Print the records below exactly; all of them are needed.

^^^^

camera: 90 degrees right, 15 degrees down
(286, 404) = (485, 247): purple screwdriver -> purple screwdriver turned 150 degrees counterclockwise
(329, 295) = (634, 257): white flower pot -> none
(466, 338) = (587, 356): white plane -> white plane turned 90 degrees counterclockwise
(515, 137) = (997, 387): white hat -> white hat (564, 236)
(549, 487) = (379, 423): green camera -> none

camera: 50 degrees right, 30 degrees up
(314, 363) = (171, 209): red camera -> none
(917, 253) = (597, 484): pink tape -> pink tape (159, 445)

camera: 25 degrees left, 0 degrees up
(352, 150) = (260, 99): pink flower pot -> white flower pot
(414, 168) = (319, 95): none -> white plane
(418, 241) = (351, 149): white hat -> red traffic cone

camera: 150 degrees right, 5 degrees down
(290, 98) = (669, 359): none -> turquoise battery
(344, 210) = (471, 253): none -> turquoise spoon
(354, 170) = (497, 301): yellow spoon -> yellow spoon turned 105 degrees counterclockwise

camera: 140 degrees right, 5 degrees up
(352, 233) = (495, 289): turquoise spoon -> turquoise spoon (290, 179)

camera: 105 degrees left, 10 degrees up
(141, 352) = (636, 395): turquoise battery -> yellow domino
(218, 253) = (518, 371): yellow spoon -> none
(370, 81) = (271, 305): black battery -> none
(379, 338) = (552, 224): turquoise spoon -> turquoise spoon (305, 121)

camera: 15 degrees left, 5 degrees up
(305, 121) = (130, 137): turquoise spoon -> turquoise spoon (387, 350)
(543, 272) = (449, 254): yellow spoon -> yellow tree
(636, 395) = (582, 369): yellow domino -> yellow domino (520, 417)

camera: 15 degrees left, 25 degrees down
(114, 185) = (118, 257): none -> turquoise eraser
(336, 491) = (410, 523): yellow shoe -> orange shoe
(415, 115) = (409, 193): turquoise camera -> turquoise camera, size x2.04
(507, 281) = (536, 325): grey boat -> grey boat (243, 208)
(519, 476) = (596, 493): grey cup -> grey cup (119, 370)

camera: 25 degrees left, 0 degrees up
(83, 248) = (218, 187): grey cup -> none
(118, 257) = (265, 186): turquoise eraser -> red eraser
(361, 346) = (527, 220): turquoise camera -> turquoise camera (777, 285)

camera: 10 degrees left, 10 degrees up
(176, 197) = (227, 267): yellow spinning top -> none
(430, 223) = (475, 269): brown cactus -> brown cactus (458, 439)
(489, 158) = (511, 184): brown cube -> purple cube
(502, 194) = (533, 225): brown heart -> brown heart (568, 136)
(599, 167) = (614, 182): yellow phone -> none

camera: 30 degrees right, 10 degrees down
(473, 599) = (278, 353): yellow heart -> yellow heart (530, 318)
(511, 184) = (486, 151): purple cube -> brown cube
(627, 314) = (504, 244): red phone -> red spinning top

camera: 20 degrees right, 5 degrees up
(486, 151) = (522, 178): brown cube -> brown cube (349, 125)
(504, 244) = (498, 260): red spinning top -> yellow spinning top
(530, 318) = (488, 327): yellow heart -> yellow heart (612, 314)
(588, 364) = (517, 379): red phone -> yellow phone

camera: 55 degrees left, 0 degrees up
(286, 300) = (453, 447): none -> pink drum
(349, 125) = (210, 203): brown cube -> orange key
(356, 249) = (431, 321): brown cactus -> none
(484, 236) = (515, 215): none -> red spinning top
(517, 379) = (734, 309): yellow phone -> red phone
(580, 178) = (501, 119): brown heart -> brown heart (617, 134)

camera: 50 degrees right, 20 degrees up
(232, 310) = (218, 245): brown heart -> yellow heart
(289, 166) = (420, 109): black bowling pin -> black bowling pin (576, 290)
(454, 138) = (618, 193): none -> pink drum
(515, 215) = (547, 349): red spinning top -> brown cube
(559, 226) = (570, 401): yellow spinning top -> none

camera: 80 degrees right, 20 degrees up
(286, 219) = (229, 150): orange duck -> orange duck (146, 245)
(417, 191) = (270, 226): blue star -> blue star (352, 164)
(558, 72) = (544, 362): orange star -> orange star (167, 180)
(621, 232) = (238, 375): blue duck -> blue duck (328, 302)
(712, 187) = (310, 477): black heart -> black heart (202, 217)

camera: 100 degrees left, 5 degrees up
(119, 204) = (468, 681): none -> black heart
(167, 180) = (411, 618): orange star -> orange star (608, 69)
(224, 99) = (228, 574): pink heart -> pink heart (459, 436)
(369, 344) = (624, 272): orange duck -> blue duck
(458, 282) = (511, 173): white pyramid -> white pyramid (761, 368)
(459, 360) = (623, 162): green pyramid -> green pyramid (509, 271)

^^^^

_Answer below_
camera: 90 degrees right, 15 degrees down
(286, 404) = (485, 247): purple screwdriver -> purple screwdriver turned 150 degrees counterclockwise
(329, 295) = (634, 257): white flower pot -> none
(466, 338) = (587, 356): white plane -> white plane turned 90 degrees counterclockwise
(515, 137) = (997, 387): white hat -> white hat (564, 236)
(549, 487) = (379, 423): green camera -> none

camera: 50 degrees right, 30 degrees up
(314, 363) = (171, 209): red camera -> none
(917, 253) = (597, 484): pink tape -> pink tape (159, 445)

camera: 25 degrees left, 0 degrees up
(352, 150) = (260, 99): pink flower pot -> white flower pot
(414, 168) = (319, 95): none -> white plane
(418, 241) = (351, 149): white hat -> red traffic cone

camera: 150 degrees right, 5 degrees down
(290, 98) = (669, 359): none -> turquoise battery
(344, 210) = (471, 253): none -> turquoise spoon
(354, 170) = (497, 301): yellow spoon -> yellow spoon turned 105 degrees counterclockwise

camera: 140 degrees right, 5 degrees up
(352, 233) = (495, 289): turquoise spoon -> turquoise spoon (290, 179)

camera: 105 degrees left, 10 degrees up
(141, 352) = (636, 395): turquoise battery -> yellow domino
(218, 253) = (518, 371): yellow spoon -> none
(370, 81) = (271, 305): black battery -> none
(379, 338) = (552, 224): turquoise spoon -> turquoise spoon (305, 121)

camera: 15 degrees left, 5 degrees up
(305, 121) = (130, 137): turquoise spoon -> turquoise spoon (387, 350)
(543, 272) = (449, 254): yellow spoon -> yellow tree
(636, 395) = (582, 369): yellow domino -> yellow domino (520, 417)

camera: 15 degrees left, 25 degrees down
(114, 185) = (118, 257): none -> turquoise eraser
(336, 491) = (410, 523): yellow shoe -> orange shoe
(415, 115) = (409, 193): turquoise camera -> turquoise camera, size x2.04
(507, 281) = (536, 325): grey boat -> grey boat (243, 208)
(519, 476) = (596, 493): grey cup -> grey cup (119, 370)

camera: 25 degrees left, 0 degrees up
(83, 248) = (218, 187): grey cup -> none
(118, 257) = (265, 186): turquoise eraser -> red eraser
(361, 346) = (527, 220): turquoise camera -> turquoise camera (777, 285)

camera: 10 degrees left, 10 degrees up
(176, 197) = (227, 267): yellow spinning top -> none
(430, 223) = (475, 269): brown cactus -> brown cactus (458, 439)
(489, 158) = (511, 184): brown cube -> purple cube
(502, 194) = (533, 225): brown heart -> brown heart (568, 136)
(599, 167) = (614, 182): yellow phone -> none

camera: 30 degrees right, 10 degrees down
(473, 599) = (278, 353): yellow heart -> yellow heart (530, 318)
(511, 184) = (486, 151): purple cube -> brown cube
(627, 314) = (504, 244): red phone -> red spinning top

camera: 20 degrees right, 5 degrees up
(486, 151) = (522, 178): brown cube -> brown cube (349, 125)
(504, 244) = (498, 260): red spinning top -> yellow spinning top
(530, 318) = (488, 327): yellow heart -> yellow heart (612, 314)
(588, 364) = (517, 379): red phone -> yellow phone

camera: 55 degrees left, 0 degrees up
(286, 300) = (453, 447): none -> pink drum
(349, 125) = (210, 203): brown cube -> orange key
(356, 249) = (431, 321): brown cactus -> none
(484, 236) = (515, 215): none -> red spinning top
(517, 379) = (734, 309): yellow phone -> red phone
(580, 178) = (501, 119): brown heart -> brown heart (617, 134)

camera: 50 degrees right, 20 degrees up
(232, 310) = (218, 245): brown heart -> yellow heart
(289, 166) = (420, 109): black bowling pin -> black bowling pin (576, 290)
(454, 138) = (618, 193): none -> pink drum
(515, 215) = (547, 349): red spinning top -> brown cube
(559, 226) = (570, 401): yellow spinning top -> none

camera: 80 degrees right, 20 degrees up
(286, 219) = (229, 150): orange duck -> orange duck (146, 245)
(417, 191) = (270, 226): blue star -> blue star (352, 164)
(558, 72) = (544, 362): orange star -> orange star (167, 180)
(621, 232) = (238, 375): blue duck -> blue duck (328, 302)
(712, 187) = (310, 477): black heart -> black heart (202, 217)

camera: 100 degrees left, 5 degrees up
(119, 204) = (468, 681): none -> black heart
(167, 180) = (411, 618): orange star -> orange star (608, 69)
(224, 99) = (228, 574): pink heart -> pink heart (459, 436)
(369, 344) = (624, 272): orange duck -> blue duck
(458, 282) = (511, 173): white pyramid -> white pyramid (761, 368)
(459, 360) = (623, 162): green pyramid -> green pyramid (509, 271)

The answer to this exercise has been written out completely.